## [Recorded information]
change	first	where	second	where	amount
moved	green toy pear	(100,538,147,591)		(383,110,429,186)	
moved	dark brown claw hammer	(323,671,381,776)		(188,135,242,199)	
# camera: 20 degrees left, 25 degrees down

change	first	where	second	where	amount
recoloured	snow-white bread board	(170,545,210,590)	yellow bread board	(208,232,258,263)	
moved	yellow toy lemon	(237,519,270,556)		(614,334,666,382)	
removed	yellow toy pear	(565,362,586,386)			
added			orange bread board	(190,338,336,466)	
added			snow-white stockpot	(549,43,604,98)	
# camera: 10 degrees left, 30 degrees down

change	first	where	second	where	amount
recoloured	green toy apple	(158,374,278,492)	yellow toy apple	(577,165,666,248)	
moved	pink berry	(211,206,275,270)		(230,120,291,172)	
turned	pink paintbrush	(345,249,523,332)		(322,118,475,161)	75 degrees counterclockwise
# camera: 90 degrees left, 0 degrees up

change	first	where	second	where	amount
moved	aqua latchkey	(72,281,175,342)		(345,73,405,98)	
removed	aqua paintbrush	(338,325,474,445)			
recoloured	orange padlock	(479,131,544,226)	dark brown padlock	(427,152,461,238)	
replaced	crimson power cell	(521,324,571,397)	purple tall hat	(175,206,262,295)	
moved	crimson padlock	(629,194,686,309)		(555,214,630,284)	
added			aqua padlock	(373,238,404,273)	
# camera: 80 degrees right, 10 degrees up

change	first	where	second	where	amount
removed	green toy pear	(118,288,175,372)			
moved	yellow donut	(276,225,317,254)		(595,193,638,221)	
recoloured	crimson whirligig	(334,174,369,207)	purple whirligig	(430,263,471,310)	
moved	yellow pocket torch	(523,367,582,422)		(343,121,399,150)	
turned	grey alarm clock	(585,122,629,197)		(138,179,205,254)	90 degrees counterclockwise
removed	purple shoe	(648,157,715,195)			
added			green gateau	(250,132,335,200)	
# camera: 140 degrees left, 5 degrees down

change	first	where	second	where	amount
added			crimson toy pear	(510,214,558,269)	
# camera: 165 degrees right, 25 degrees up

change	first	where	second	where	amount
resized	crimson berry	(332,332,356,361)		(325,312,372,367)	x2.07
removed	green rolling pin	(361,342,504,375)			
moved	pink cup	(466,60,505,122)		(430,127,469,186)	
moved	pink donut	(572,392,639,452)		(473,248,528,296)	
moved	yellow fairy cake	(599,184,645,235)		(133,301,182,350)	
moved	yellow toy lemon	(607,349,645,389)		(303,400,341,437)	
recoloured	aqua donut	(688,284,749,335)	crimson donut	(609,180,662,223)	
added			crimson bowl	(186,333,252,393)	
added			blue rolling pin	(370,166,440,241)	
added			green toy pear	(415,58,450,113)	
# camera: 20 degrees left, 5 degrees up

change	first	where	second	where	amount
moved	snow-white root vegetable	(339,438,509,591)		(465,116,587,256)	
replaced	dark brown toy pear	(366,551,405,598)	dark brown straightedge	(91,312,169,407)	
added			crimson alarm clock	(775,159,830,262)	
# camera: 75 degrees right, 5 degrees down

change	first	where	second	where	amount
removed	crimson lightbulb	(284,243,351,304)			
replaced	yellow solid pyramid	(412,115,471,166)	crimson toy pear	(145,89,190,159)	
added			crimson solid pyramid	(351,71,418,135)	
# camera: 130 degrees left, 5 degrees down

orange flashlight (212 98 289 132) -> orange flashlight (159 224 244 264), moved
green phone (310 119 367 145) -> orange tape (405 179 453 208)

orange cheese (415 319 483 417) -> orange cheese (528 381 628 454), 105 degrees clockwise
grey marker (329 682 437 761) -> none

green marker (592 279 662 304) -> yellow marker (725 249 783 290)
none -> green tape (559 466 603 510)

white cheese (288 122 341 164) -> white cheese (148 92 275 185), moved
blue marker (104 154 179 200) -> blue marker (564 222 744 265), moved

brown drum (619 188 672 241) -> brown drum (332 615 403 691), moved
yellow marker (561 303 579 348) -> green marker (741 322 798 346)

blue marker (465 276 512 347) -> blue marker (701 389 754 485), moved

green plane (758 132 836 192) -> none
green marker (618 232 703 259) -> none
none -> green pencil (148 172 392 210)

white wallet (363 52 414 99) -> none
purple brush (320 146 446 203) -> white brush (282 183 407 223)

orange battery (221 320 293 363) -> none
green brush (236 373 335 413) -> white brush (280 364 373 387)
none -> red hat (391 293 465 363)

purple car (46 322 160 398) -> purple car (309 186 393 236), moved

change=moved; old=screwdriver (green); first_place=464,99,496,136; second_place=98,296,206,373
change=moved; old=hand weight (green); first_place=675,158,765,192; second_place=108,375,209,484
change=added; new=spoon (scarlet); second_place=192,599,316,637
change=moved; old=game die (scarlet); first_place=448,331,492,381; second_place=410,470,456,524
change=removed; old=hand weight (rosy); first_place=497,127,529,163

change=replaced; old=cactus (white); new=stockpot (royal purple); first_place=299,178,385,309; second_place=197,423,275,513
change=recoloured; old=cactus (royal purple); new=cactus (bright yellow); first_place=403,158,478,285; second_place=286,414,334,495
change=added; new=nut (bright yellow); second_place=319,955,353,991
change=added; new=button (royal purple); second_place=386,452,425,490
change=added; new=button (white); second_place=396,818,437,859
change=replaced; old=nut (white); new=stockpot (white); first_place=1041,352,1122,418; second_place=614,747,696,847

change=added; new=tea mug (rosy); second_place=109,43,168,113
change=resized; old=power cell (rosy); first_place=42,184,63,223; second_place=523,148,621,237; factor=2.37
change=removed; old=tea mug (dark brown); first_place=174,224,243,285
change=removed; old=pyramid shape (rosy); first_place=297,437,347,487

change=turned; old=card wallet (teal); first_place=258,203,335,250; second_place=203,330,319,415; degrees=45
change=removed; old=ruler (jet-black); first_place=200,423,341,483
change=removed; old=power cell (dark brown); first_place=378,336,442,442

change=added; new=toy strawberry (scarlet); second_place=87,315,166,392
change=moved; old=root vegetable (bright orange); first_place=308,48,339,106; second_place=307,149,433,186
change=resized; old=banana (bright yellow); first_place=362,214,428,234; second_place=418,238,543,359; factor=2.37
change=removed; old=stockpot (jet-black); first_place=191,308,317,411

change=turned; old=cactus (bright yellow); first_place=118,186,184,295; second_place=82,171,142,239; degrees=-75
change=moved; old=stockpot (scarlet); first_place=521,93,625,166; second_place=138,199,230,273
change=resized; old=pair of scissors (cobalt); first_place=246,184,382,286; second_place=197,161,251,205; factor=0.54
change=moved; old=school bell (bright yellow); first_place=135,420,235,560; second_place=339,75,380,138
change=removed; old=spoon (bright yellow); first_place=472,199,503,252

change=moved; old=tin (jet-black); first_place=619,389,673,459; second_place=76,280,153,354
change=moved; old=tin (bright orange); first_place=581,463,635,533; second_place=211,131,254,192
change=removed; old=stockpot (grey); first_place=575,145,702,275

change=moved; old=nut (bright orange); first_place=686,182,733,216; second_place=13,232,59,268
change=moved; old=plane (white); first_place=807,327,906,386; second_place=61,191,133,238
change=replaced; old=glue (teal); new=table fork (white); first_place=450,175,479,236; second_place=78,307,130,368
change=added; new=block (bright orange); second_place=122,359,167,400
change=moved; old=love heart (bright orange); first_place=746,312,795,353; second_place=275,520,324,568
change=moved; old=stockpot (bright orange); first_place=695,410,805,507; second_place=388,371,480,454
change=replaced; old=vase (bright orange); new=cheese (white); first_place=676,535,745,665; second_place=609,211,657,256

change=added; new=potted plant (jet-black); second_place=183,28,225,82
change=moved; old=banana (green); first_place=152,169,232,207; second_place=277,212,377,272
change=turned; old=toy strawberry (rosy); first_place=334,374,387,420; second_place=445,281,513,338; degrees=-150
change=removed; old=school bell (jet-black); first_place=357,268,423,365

## [Problem description]
Give each entry again, spelled exactly as shown.

## [Result of the task]
change	first	where	second	where	amount
moved	green toy pear	(100,538,147,591)		(383,110,429,186)	
moved	dark brown claw hammer	(323,671,381,776)		(188,135,242,199)	
# camera: 20 degrees left, 25 degrees down

change	first	where	second	where	amount
recoloured	snow-white bread board	(170,545,210,590)	yellow bread board	(208,232,258,263)	
moved	yellow toy lemon	(237,519,270,556)		(614,334,666,382)	
removed	yellow toy pear	(565,362,586,386)			
added			orange bread board	(190,338,336,466)	
added			snow-white stockpot	(549,43,604,98)	
# camera: 10 degrees left, 30 degrees down

change	first	where	second	where	amount
recoloured	green toy apple	(158,374,278,492)	yellow toy apple	(577,165,666,248)	
moved	pink berry	(211,206,275,270)		(230,120,291,172)	
turned	pink paintbrush	(345,249,523,332)		(322,118,475,161)	75 degrees counterclockwise
# camera: 90 degrees left, 0 degrees up

change	first	where	second	where	amount
moved	aqua latchkey	(72,281,175,342)		(345,73,405,98)	
removed	aqua paintbrush	(338,325,474,445)			
recoloured	orange padlock	(479,131,544,226)	dark brown padlock	(427,152,461,238)	
replaced	crimson power cell	(521,324,571,397)	purple tall hat	(175,206,262,295)	
moved	crimson padlock	(629,194,686,309)		(555,214,630,284)	
added			aqua padlock	(373,238,404,273)	
# camera: 80 degrees right, 10 degrees up

change	first	where	second	where	amount
removed	green toy pear	(118,288,175,372)			
moved	yellow donut	(276,225,317,254)		(595,193,638,221)	
recoloured	crimson whirligig	(334,174,369,207)	purple whirligig	(430,263,471,310)	
moved	yellow pocket torch	(523,367,582,422)		(343,121,399,150)	
turned	grey alarm clock	(585,122,629,197)		(138,179,205,254)	90 degrees counterclockwise
removed	purple shoe	(648,157,715,195)			
added			green gateau	(250,132,335,200)	
# camera: 140 degrees left, 5 degrees down

change	first	where	second	where	amount
added			crimson toy pear	(510,214,558,269)	
# camera: 165 degrees right, 25 degrees up

change	first	where	second	where	amount
resized	crimson berry	(332,332,356,361)		(325,312,372,367)	x2.07
removed	green rolling pin	(361,342,504,375)			
moved	pink cup	(466,60,505,122)		(430,127,469,186)	
moved	pink donut	(572,392,639,452)		(473,248,528,296)	
moved	yellow fairy cake	(599,184,645,235)		(133,301,182,350)	
moved	yellow toy lemon	(607,349,645,389)		(303,400,341,437)	
recoloured	aqua donut	(688,284,749,335)	crimson donut	(609,180,662,223)	
added			crimson bowl	(186,333,252,393)	
added			blue rolling pin	(370,166,440,241)	
added			green toy pear	(415,58,450,113)	
# camera: 20 degrees left, 5 degrees up

change	first	where	second	where	amount
moved	snow-white root vegetable	(339,438,509,591)		(465,116,587,256)	
replaced	dark brown toy pear	(366,551,405,598)	dark brown straightedge	(91,312,169,407)	
added			crimson alarm clock	(775,159,830,262)	
# camera: 75 degrees right, 5 degrees down

change	first	where	second	where	amount
removed	crimson lightbulb	(284,243,351,304)			
replaced	yellow solid pyramid	(412,115,471,166)	crimson toy pear	(145,89,190,159)	
added			crimson solid pyramid	(351,71,418,135)	
# camera: 130 degrees left, 5 degrees down

orange flashlight (212 98 289 132) -> orange flashlight (159 224 244 264), moved
green phone (310 119 367 145) -> orange tape (405 179 453 208)

orange cheese (415 319 483 417) -> orange cheese (528 381 628 454), 105 degrees clockwise
grey marker (329 682 437 761) -> none

green marker (592 279 662 304) -> yellow marker (725 249 783 290)
none -> green tape (559 466 603 510)

white cheese (288 122 341 164) -> white cheese (148 92 275 185), moved
blue marker (104 154 179 200) -> blue marker (564 222 744 265), moved

brown drum (619 188 672 241) -> brown drum (332 615 403 691), moved
yellow marker (561 303 579 348) -> green marker (741 322 798 346)

blue marker (465 276 512 347) -> blue marker (701 389 754 485), moved

green plane (758 132 836 192) -> none
green marker (618 232 703 259) -> none
none -> green pencil (148 172 392 210)

white wallet (363 52 414 99) -> none
purple brush (320 146 446 203) -> white brush (282 183 407 223)

orange battery (221 320 293 363) -> none
green brush (236 373 335 413) -> white brush (280 364 373 387)
none -> red hat (391 293 465 363)

purple car (46 322 160 398) -> purple car (309 186 393 236), moved

change=moved; old=screwdriver (green); first_place=464,99,496,136; second_place=98,296,206,373
change=moved; old=hand weight (green); first_place=675,158,765,192; second_place=108,375,209,484
change=added; new=spoon (scarlet); second_place=192,599,316,637
change=moved; old=game die (scarlet); first_place=448,331,492,381; second_place=410,470,456,524
change=removed; old=hand weight (rosy); first_place=497,127,529,163

change=replaced; old=cactus (white); new=stockpot (royal purple); first_place=299,178,385,309; second_place=197,423,275,513
change=recoloured; old=cactus (royal purple); new=cactus (bright yellow); first_place=403,158,478,285; second_place=286,414,334,495
change=added; new=nut (bright yellow); second_place=319,955,353,991
change=added; new=button (royal purple); second_place=386,452,425,490
change=added; new=button (white); second_place=396,818,437,859
change=replaced; old=nut (white); new=stockpot (white); first_place=1041,352,1122,418; second_place=614,747,696,847

change=added; new=tea mug (rosy); second_place=109,43,168,113
change=resized; old=power cell (rosy); first_place=42,184,63,223; second_place=523,148,621,237; factor=2.37
change=removed; old=tea mug (dark brown); first_place=174,224,243,285
change=removed; old=pyramid shape (rosy); first_place=297,437,347,487

change=turned; old=card wallet (teal); first_place=258,203,335,250; second_place=203,330,319,415; degrees=45
change=removed; old=ruler (jet-black); first_place=200,423,341,483
change=removed; old=power cell (dark brown); first_place=378,336,442,442

change=added; new=toy strawberry (scarlet); second_place=87,315,166,392
change=moved; old=root vegetable (bright orange); first_place=308,48,339,106; second_place=307,149,433,186
change=resized; old=banana (bright yellow); first_place=362,214,428,234; second_place=418,238,543,359; factor=2.37
change=removed; old=stockpot (jet-black); first_place=191,308,317,411

change=turned; old=cactus (bright yellow); first_place=118,186,184,295; second_place=82,171,142,239; degrees=-75
change=moved; old=stockpot (scarlet); first_place=521,93,625,166; second_place=138,199,230,273
change=resized; old=pair of scissors (cobalt); first_place=246,184,382,286; second_place=197,161,251,205; factor=0.54
change=moved; old=school bell (bright yellow); first_place=135,420,235,560; second_place=339,75,380,138
change=removed; old=spoon (bright yellow); first_place=472,199,503,252

change=moved; old=tin (jet-black); first_place=619,389,673,459; second_place=76,280,153,354
change=moved; old=tin (bright orange); first_place=581,463,635,533; second_place=211,131,254,192
change=removed; old=stockpot (grey); first_place=575,145,702,275

change=moved; old=nut (bright orange); first_place=686,182,733,216; second_place=13,232,59,268
change=moved; old=plane (white); first_place=807,327,906,386; second_place=61,191,133,238
change=replaced; old=glue (teal); new=table fork (white); first_place=450,175,479,236; second_place=78,307,130,368
change=added; new=block (bright orange); second_place=122,359,167,400
change=moved; old=love heart (bright orange); first_place=746,312,795,353; second_place=275,520,324,568
change=moved; old=stockpot (bright orange); first_place=695,410,805,507; second_place=388,371,480,454
change=replaced; old=vase (bright orange); new=cheese (white); first_place=676,535,745,665; second_place=609,211,657,256

change=added; new=potted plant (jet-black); second_place=183,28,225,82
change=moved; old=banana (green); first_place=152,169,232,207; second_place=277,212,377,272
change=turned; old=toy strawberry (rosy); first_place=334,374,387,420; second_place=445,281,513,338; degrees=-150
change=removed; old=school bell (jet-black); first_place=357,268,423,365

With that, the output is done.